Available records:

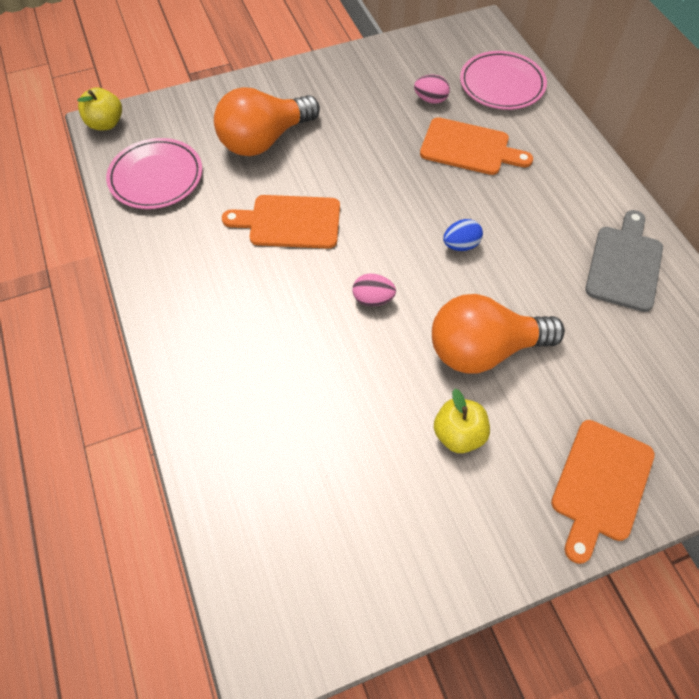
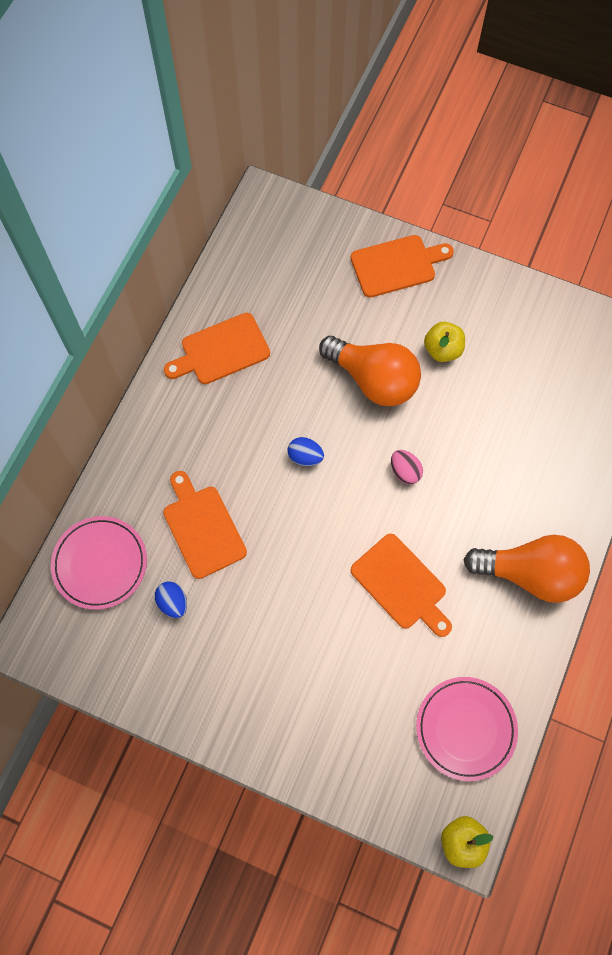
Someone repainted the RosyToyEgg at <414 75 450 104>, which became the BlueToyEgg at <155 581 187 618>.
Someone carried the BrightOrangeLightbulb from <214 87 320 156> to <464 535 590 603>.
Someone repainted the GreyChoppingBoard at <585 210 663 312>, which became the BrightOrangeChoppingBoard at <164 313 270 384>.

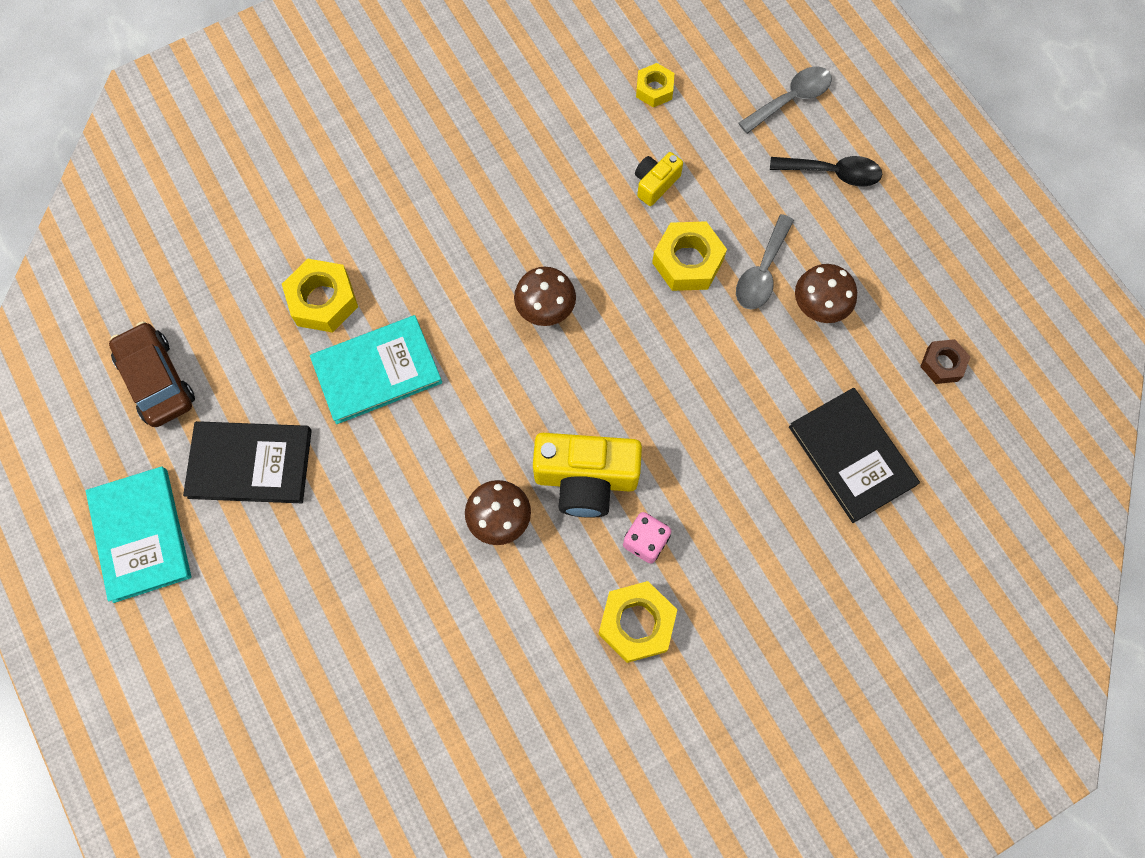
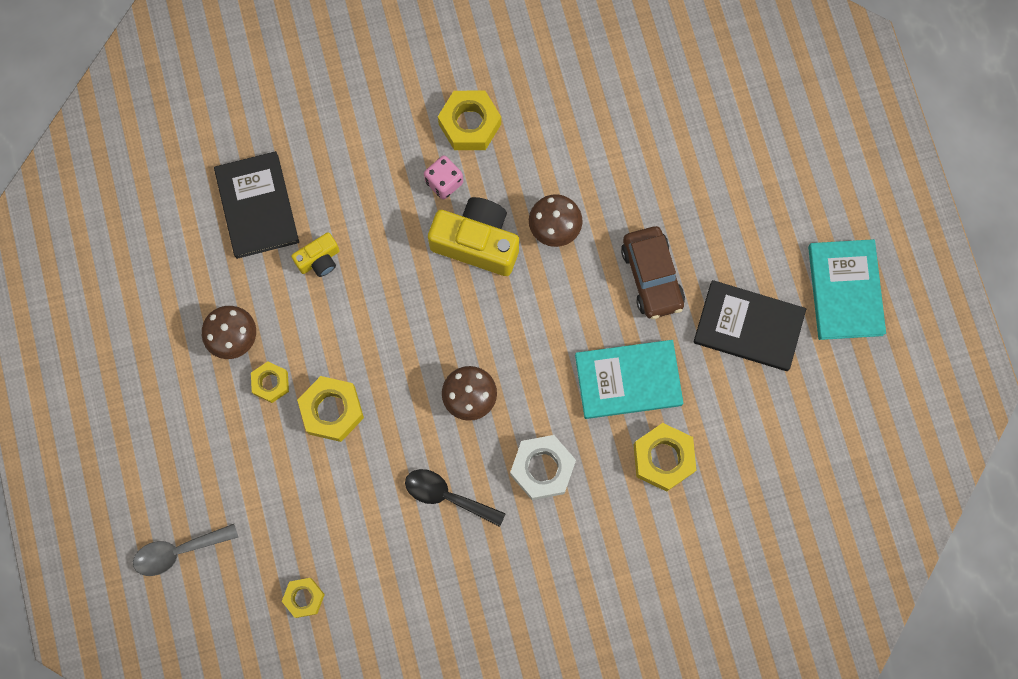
Someone carried the YellowCompactCamera from <635 152 683 206> to <291 232 340 277>.
Someone carried the BlackSpoon from <770 156 882 187> to <405 469 506 527>.
Someone swapped the GreySpoon at <736 214 794 309> for the YellowHexNut at <251 361 289 403>.
Someone carried the RussetToyCar from <109 322 195 427> to <621 226 685 319>.
Someone took away the RussetHexNut at <920 339 970 384>.
Someone put down the WhiteHexNut at <510 435 576 500>.

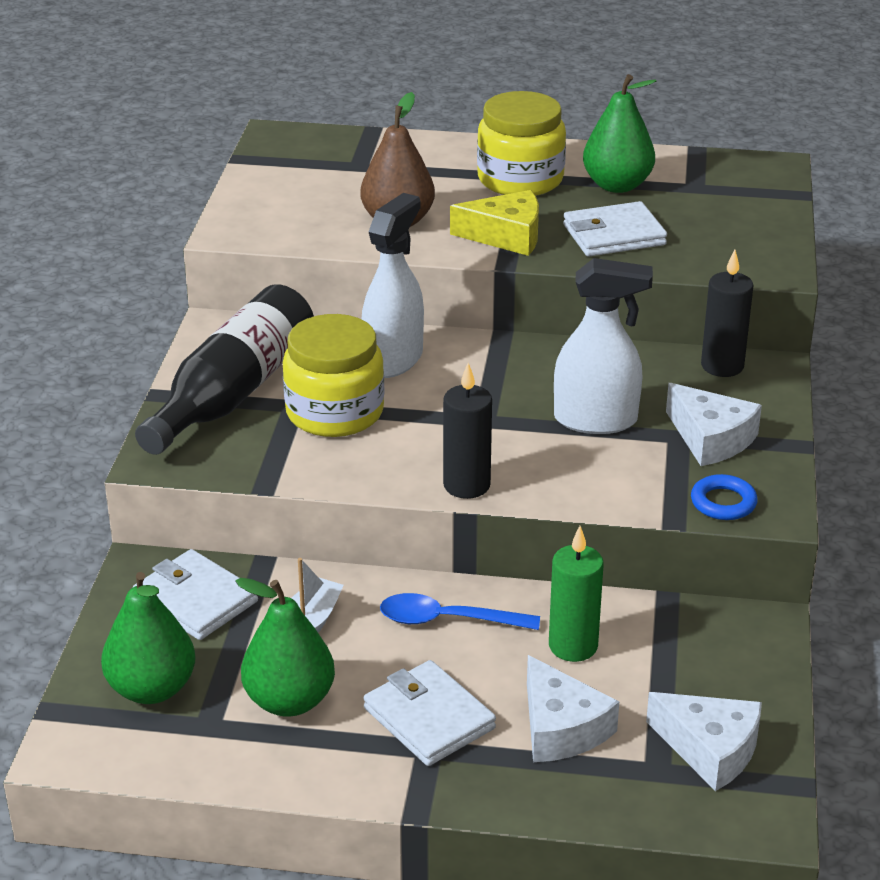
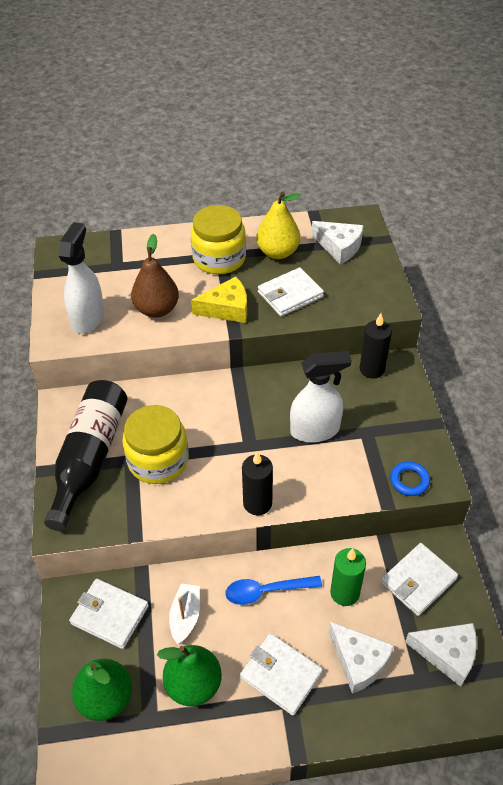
Someone repainted the LeafGreenToyPear at <583 74 656 193>, which became the YellowToyPear at <256 192 301 259>.
Someone carried the WhiteSprayer from <362 193 424 378> to <59 222 105 334>.
Someone carried the WhiteCheeseWedge from <666 383 762 466> to <311 221 364 264>.
Someone put down the WhiteWallet at <381 543 458 616>.

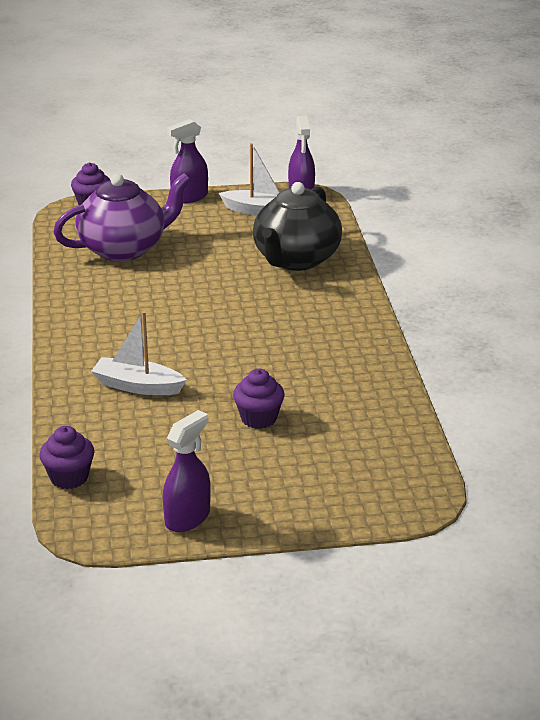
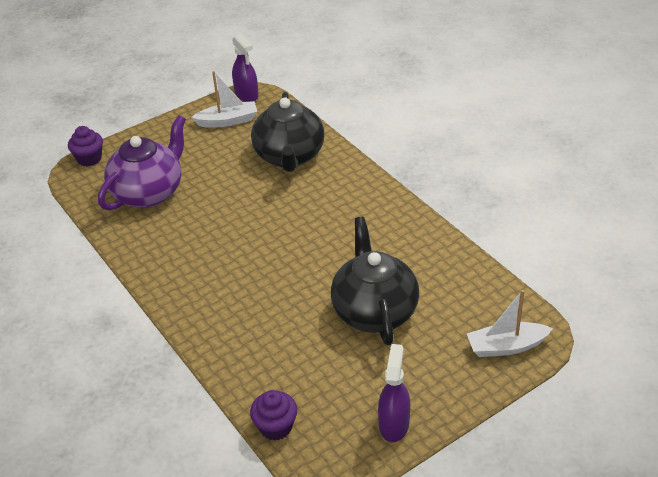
Someone took away the VioletSprayer at <167 119 208 203>.
Someone carried the WhiteToyBoat from <91 311 187 395> to <467 290 553 357>.
Someone swapped the VioletCupcake at <233 368 285 429> for the BlackChinaTeapot at <331 217 419 345>.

Exercise aim: Set the material down exactly, images excluded.

Task solution:
Someone repainted the RosyToyEgg at <414 75 450 104>, which became the BlueToyEgg at <155 581 187 618>.
Someone carried the BrightOrangeLightbulb from <214 87 320 156> to <464 535 590 603>.
Someone repainted the GreyChoppingBoard at <585 210 663 312>, which became the BrightOrangeChoppingBoard at <164 313 270 384>.

Someone carried the YellowCompactCamera from <635 152 683 206> to <291 232 340 277>.
Someone carried the BlackSpoon from <770 156 882 187> to <405 469 506 527>.
Someone swapped the GreySpoon at <736 214 794 309> for the YellowHexNut at <251 361 289 403>.
Someone carried the RussetToyCar from <109 322 195 427> to <621 226 685 319>.
Someone took away the RussetHexNut at <920 339 970 384>.
Someone put down the WhiteHexNut at <510 435 576 500>.

Someone repainted the LeafGreenToyPear at <583 74 656 193>, which became the YellowToyPear at <256 192 301 259>.
Someone carried the WhiteSprayer from <362 193 424 378> to <59 222 105 334>.
Someone carried the WhiteCheeseWedge from <666 383 762 466> to <311 221 364 264>.
Someone put down the WhiteWallet at <381 543 458 616>.

Someone took away the VioletSprayer at <167 119 208 203>.
Someone carried the WhiteToyBoat from <91 311 187 395> to <467 290 553 357>.
Someone swapped the VioletCupcake at <233 368 285 429> for the BlackChinaTeapot at <331 217 419 345>.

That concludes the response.